Records shown START
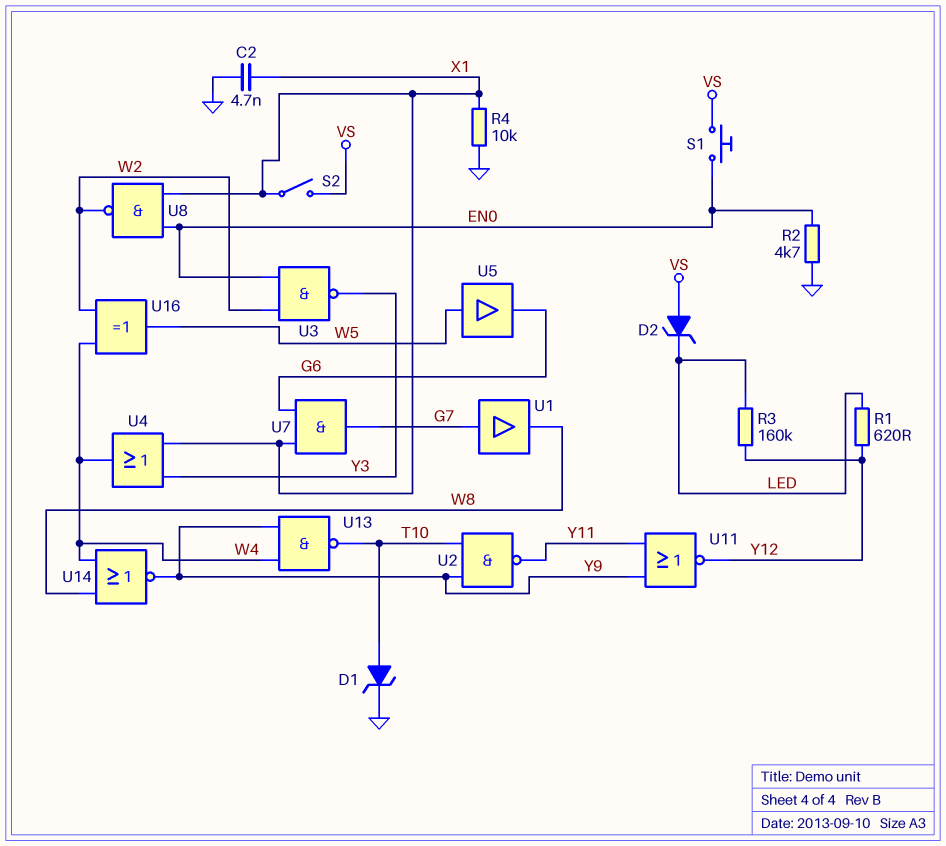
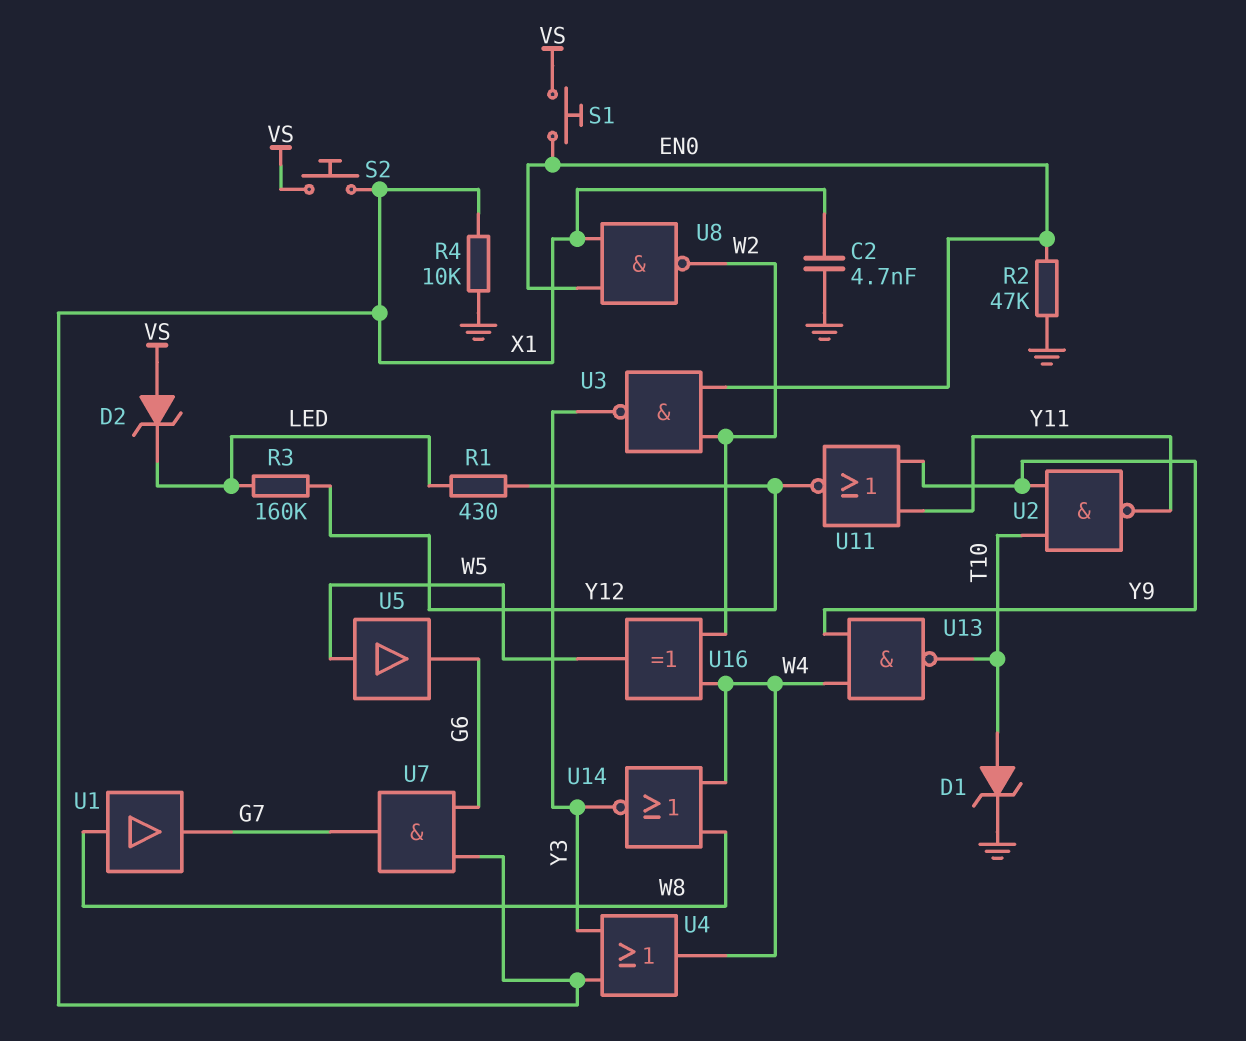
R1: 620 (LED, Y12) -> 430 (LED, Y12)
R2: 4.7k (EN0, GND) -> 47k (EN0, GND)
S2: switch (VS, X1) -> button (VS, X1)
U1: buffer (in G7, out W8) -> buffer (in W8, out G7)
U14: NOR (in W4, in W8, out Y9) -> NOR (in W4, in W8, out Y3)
Records shown END
Please return all of the entries word for word, excluding the pictures.

R1: 620 (LED, Y12) -> 430 (LED, Y12)
R2: 4.7k (EN0, GND) -> 47k (EN0, GND)
S2: switch (VS, X1) -> button (VS, X1)
U1: buffer (in G7, out W8) -> buffer (in W8, out G7)
U14: NOR (in W4, in W8, out Y9) -> NOR (in W4, in W8, out Y3)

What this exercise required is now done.